■ **TASK GOAL**
Output, word for word and without pictures, the lines from the one containing "none -> pink brick M12:O12 level 1" through the final line of the listing below.

MATERIAL SUPPLIED Block Start

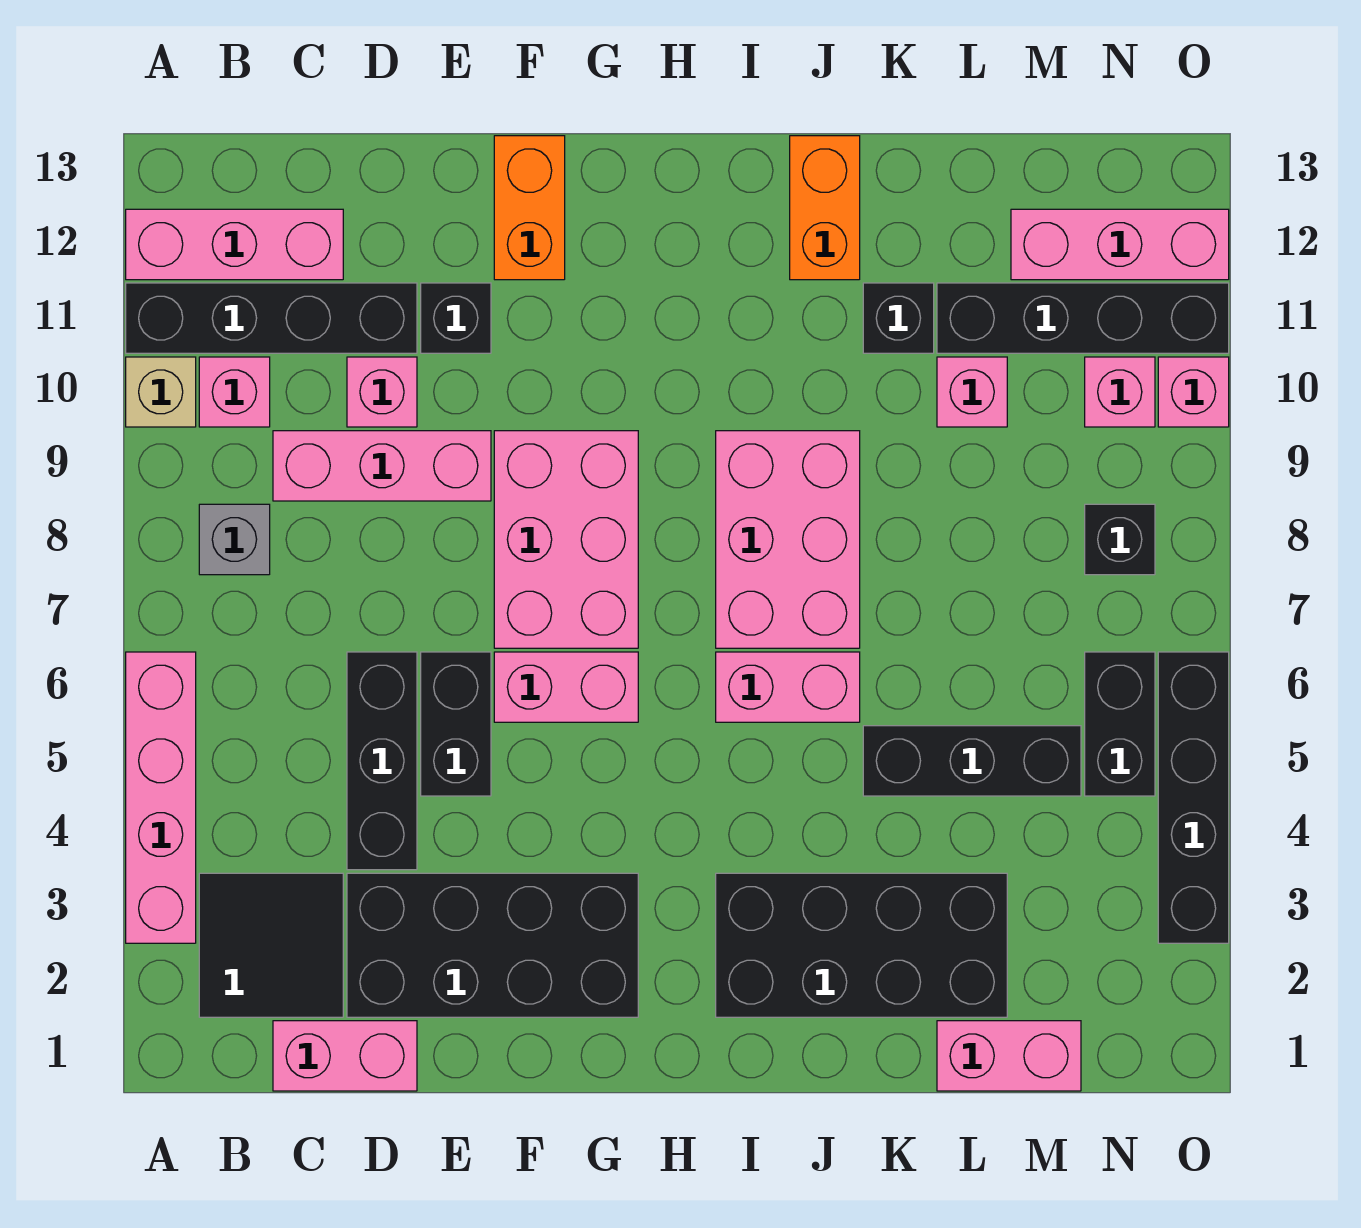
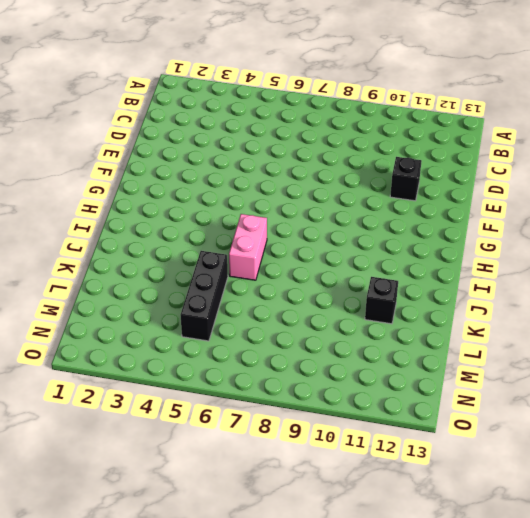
none -> pink brick A3:A6 level 1
none -> tan brick A10 level 1
none -> black brick A11:D11 level 1
none -> pink brick A12:C12 level 1

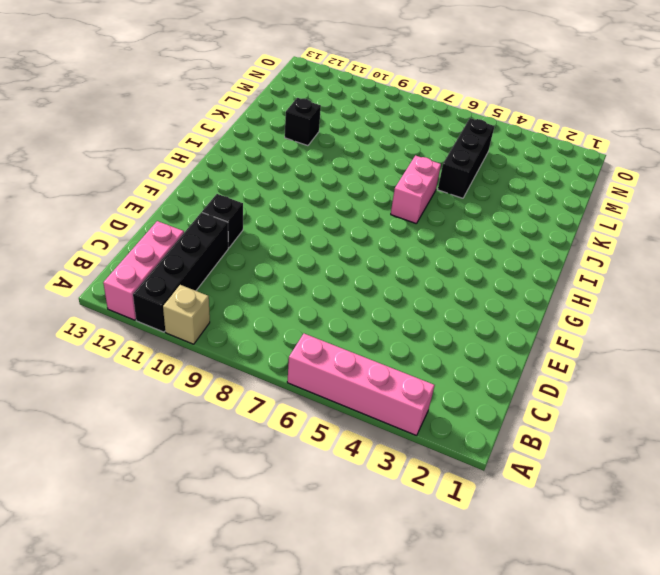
none -> black tile B2:C3 level 1
none -> grey brick B8 level 1
none -> pink brick B10 level 1
none -> pink brick C1:D1 level 1

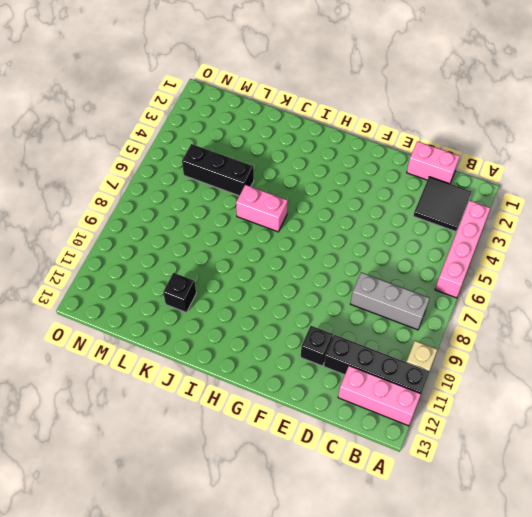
grey brick B8:D8 level 1 -> grey brick B8 level 1
none -> pink brick B10 level 1
none -> pink brick C9:E9 level 1
none -> black brick D2:G3 level 1
none -> black brick D4:D6 level 1

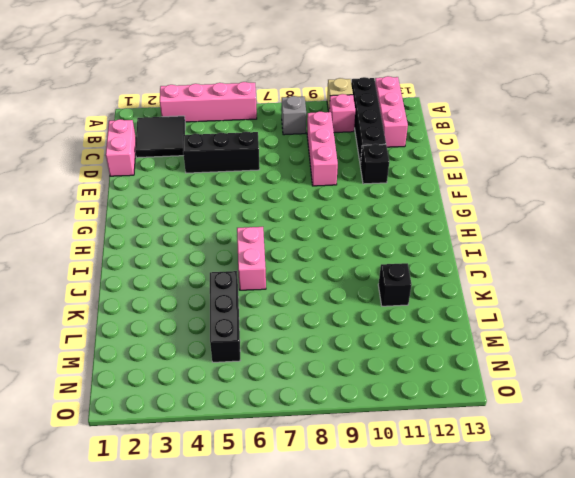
none -> black brick D2:G3 level 1
none -> pink brick D10 level 1
none -> black brick E5:E6 level 1
none -> pink brick F6:G6 level 1

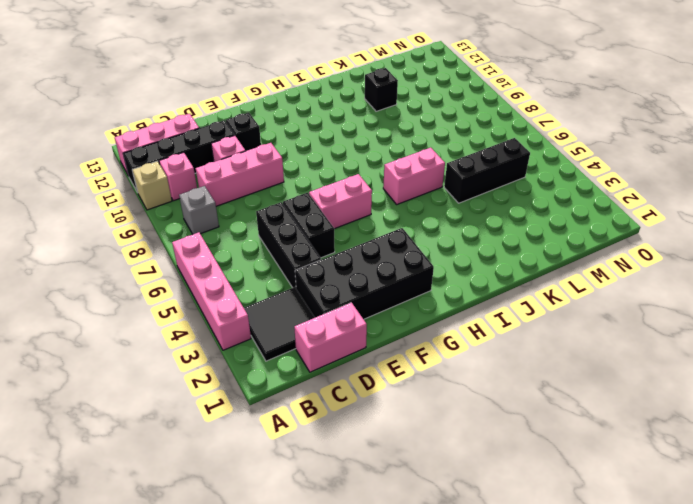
none -> pink brick F7:G9 level 1
none -> orange brick F12:F13 level 1
none -> black brick I2:L3 level 1
none -> pink brick I7:J9 level 1

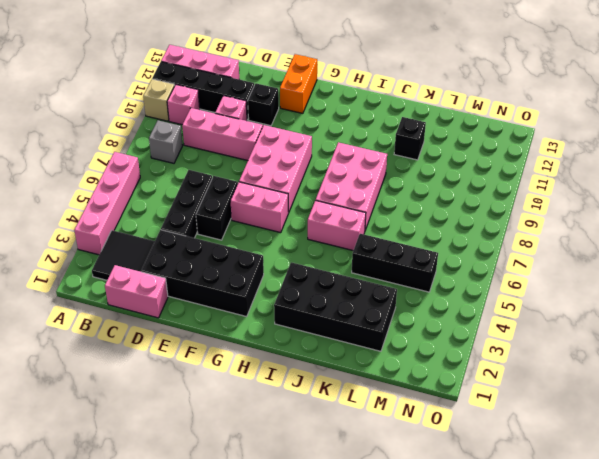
none -> orange brick J12:J13 level 1
none -> pink brick L1:M1 level 1
none -> pink brick L10 level 1
none -> black brick L11:O11 level 1

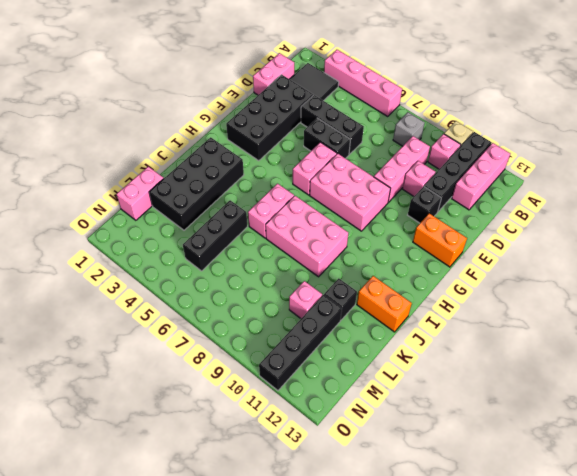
none -> pink brick M12:O12 level 1
none -> black brick N5:N6 level 1
none -> black brick N8 level 1
none -> pink brick N10 level 1

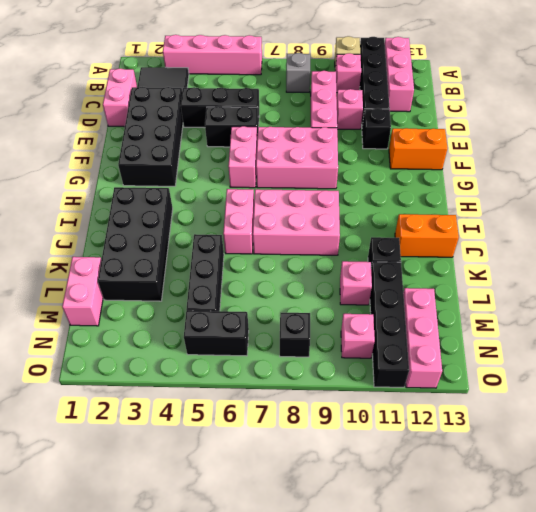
none -> black brick O3:O6 level 1
none -> pink brick O10 level 1

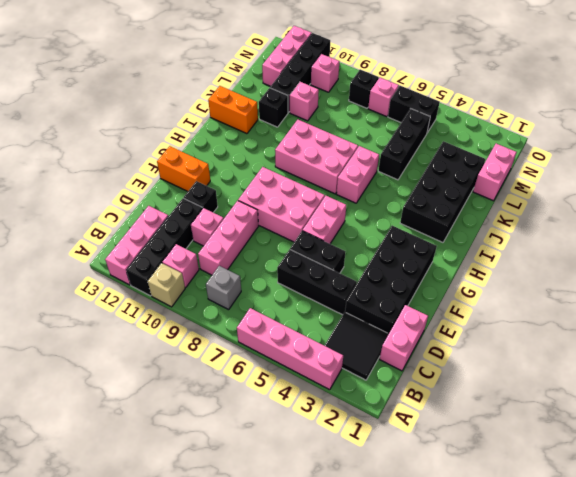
pink brick N7 level 1 -> pink brick O10 level 1
none -> black brick O3:O6 level 1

MATERIAL SUPPLIED Block End

■ **RESPONSE AREA**
none -> pink brick M12:O12 level 1
none -> black brick N5:N6 level 1
none -> black brick N8 level 1
none -> pink brick N10 level 1

none -> black brick O3:O6 level 1
none -> pink brick O10 level 1

pink brick N7 level 1 -> pink brick O10 level 1
none -> black brick O3:O6 level 1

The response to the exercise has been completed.